Select every line below containing the word "turquoise".
━━━ Listed records ━━━
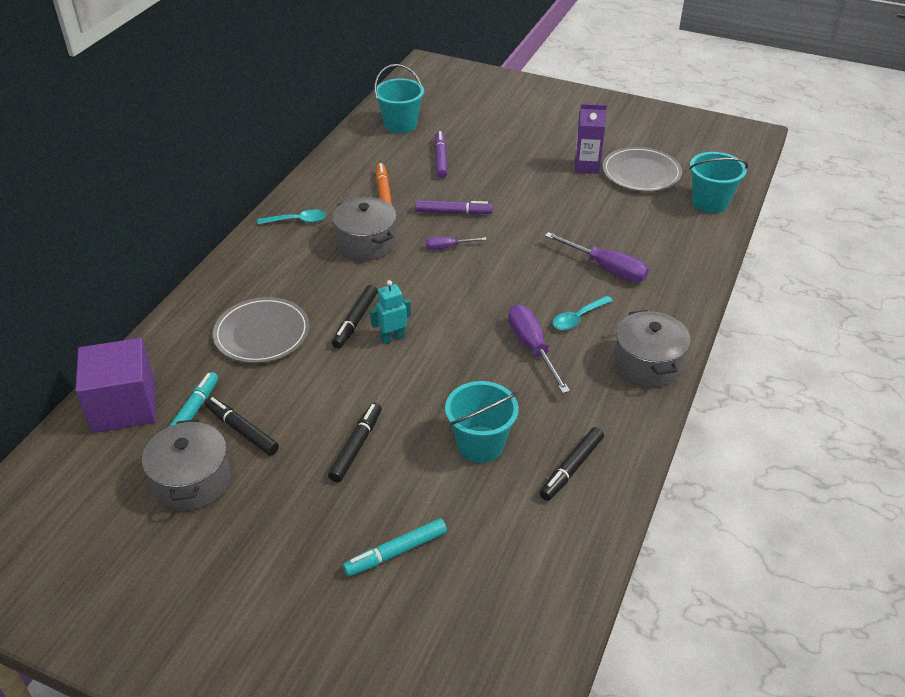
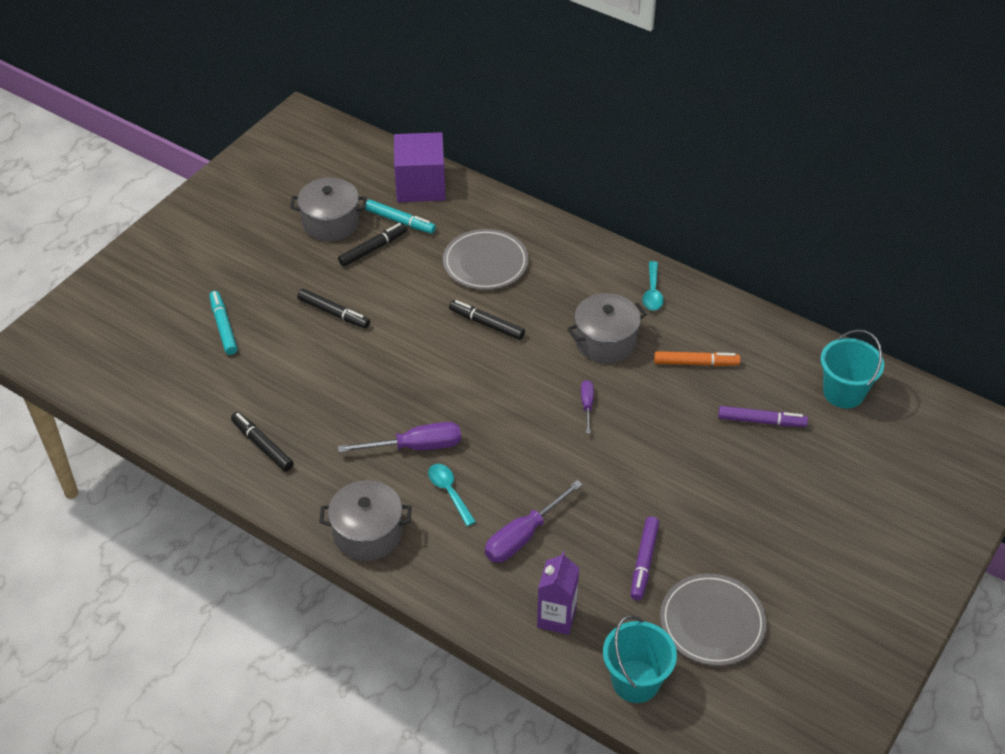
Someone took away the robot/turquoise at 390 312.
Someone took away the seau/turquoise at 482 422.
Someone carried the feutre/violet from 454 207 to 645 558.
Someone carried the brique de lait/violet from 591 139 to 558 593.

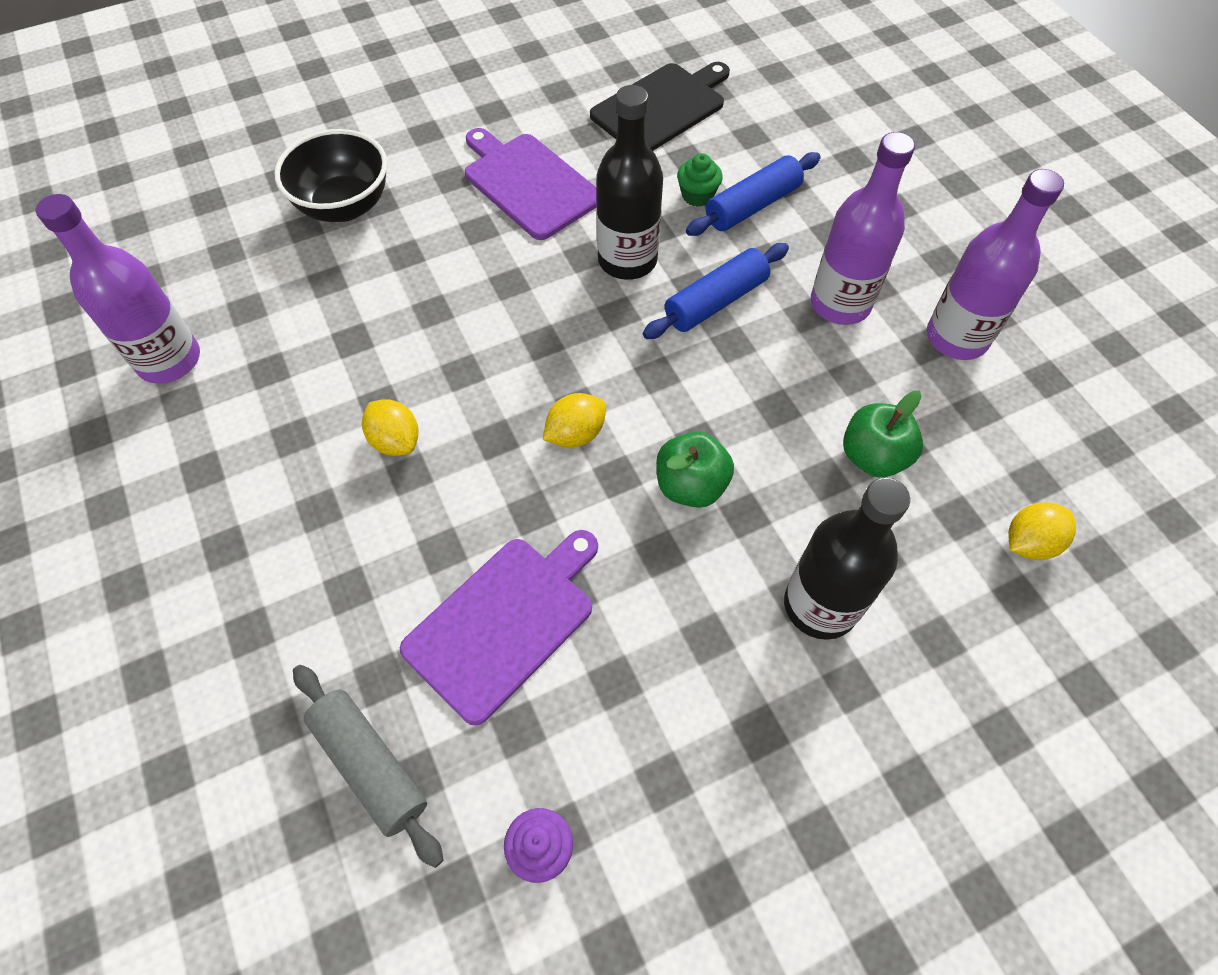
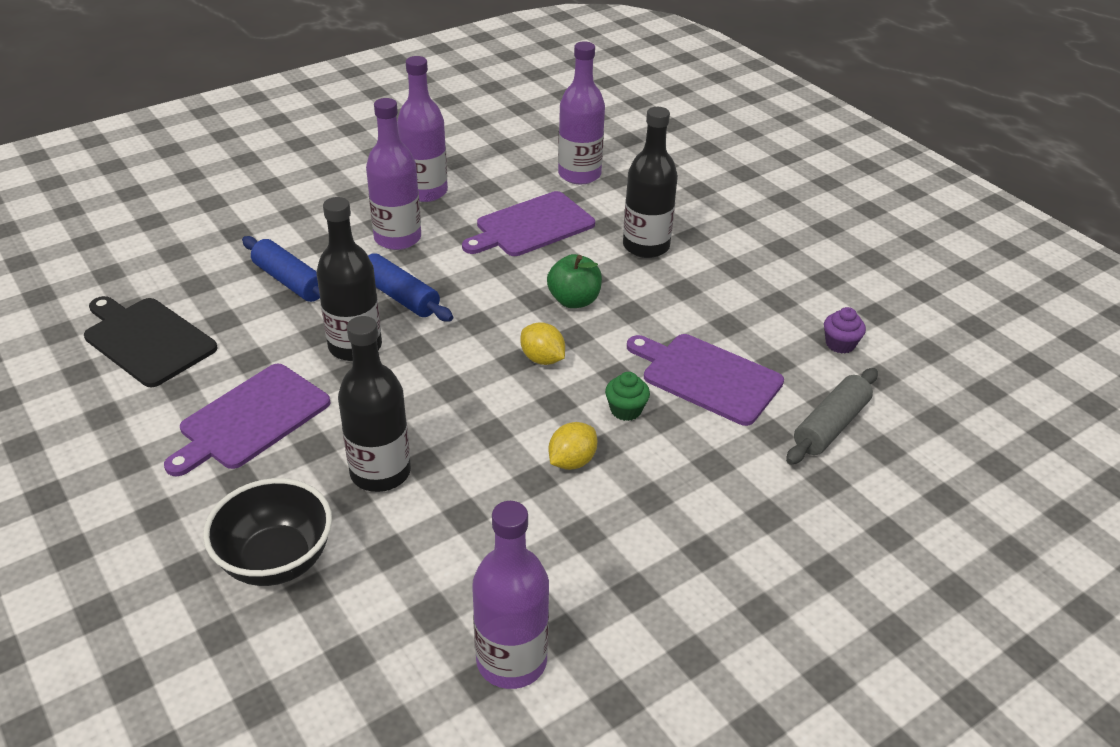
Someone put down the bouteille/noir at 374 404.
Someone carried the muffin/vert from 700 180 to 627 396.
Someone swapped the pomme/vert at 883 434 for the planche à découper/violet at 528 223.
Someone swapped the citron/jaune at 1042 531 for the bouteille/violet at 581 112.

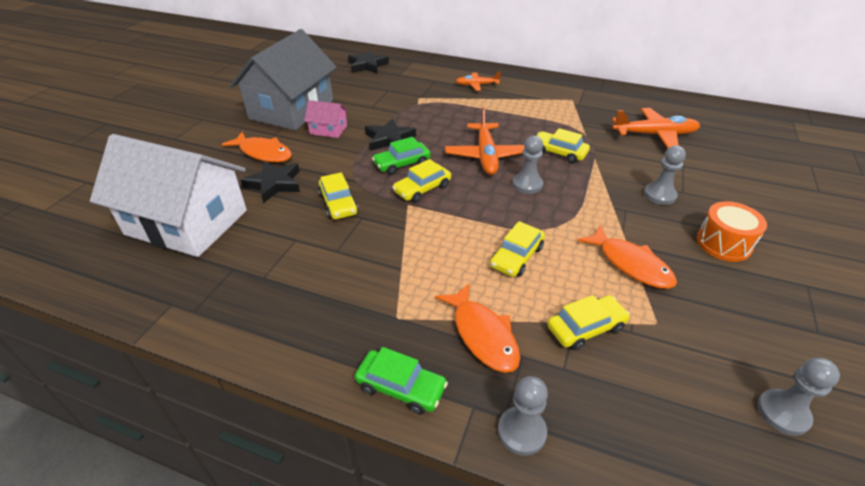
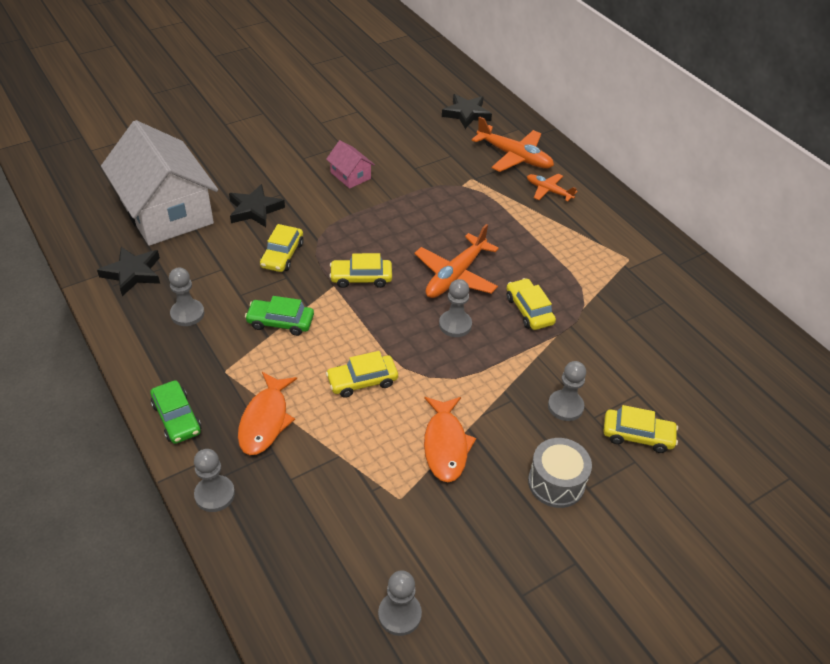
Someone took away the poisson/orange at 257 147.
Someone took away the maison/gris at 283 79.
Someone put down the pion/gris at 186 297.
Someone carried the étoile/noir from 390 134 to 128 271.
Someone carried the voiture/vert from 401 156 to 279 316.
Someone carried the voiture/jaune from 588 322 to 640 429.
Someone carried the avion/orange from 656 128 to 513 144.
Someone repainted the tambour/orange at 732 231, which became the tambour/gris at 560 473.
━━━
━━━ Listed records ━━━
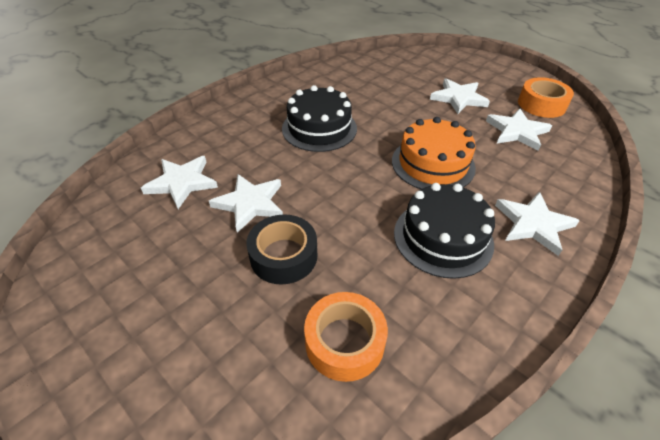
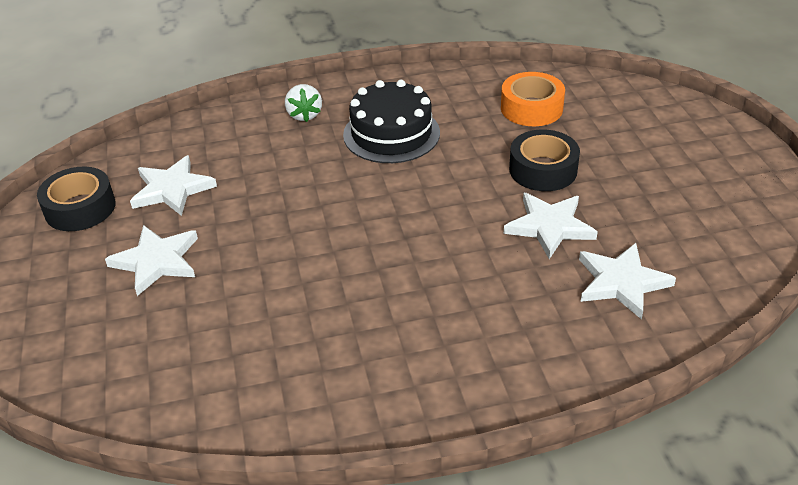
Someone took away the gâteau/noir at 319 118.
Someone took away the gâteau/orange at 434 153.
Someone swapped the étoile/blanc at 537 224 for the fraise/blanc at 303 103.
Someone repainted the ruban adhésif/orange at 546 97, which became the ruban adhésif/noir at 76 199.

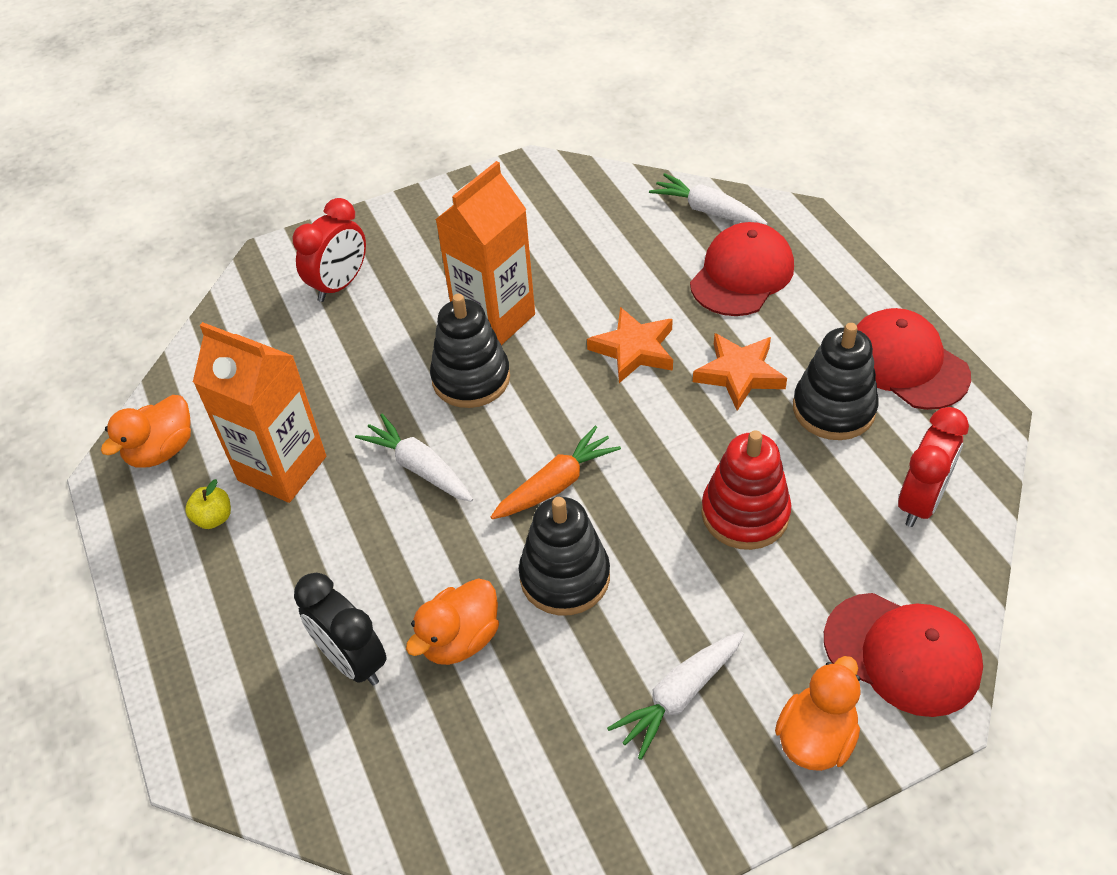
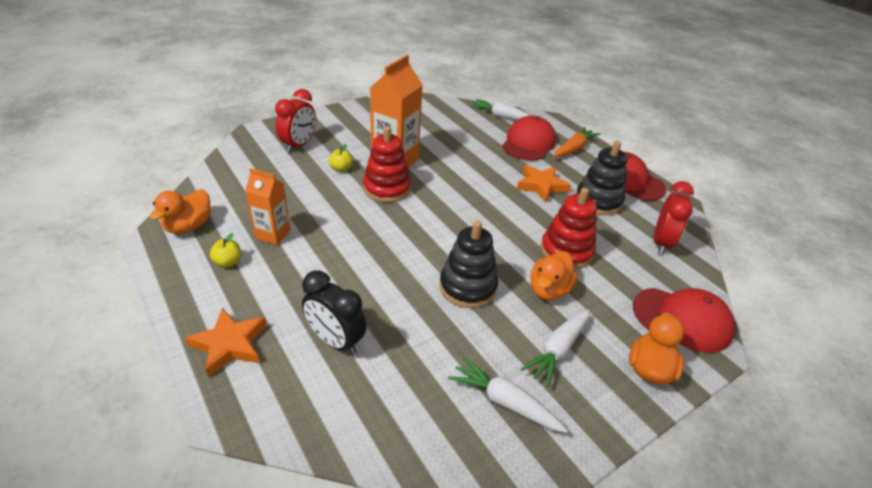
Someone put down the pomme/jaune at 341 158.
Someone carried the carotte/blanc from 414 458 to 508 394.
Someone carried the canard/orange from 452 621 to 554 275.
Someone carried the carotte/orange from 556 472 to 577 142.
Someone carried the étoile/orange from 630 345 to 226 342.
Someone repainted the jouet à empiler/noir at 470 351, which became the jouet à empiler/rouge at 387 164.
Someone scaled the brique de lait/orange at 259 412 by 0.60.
━━━
━━━ Listed records ━━━
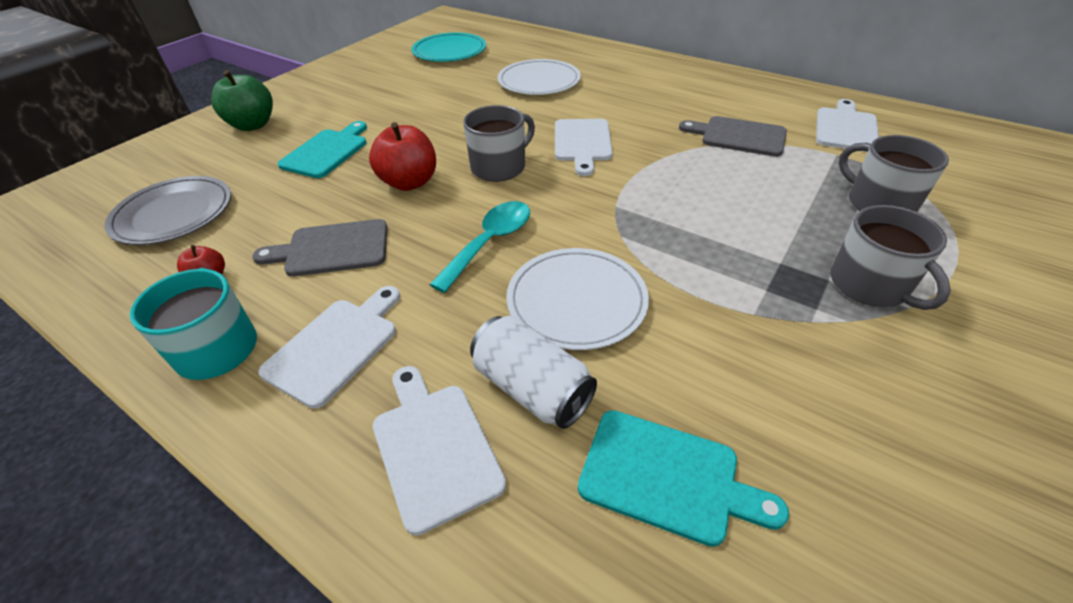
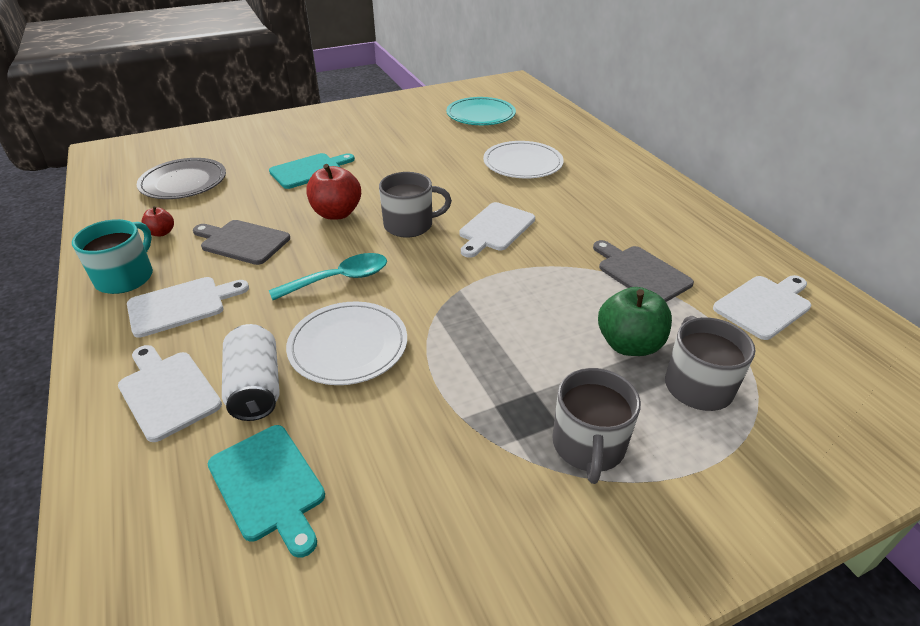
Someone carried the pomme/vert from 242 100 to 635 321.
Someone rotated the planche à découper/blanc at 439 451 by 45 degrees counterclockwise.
━━━
=== Answer ===
Someone took away the robot/turquoise at 390 312.
Someone took away the seau/turquoise at 482 422.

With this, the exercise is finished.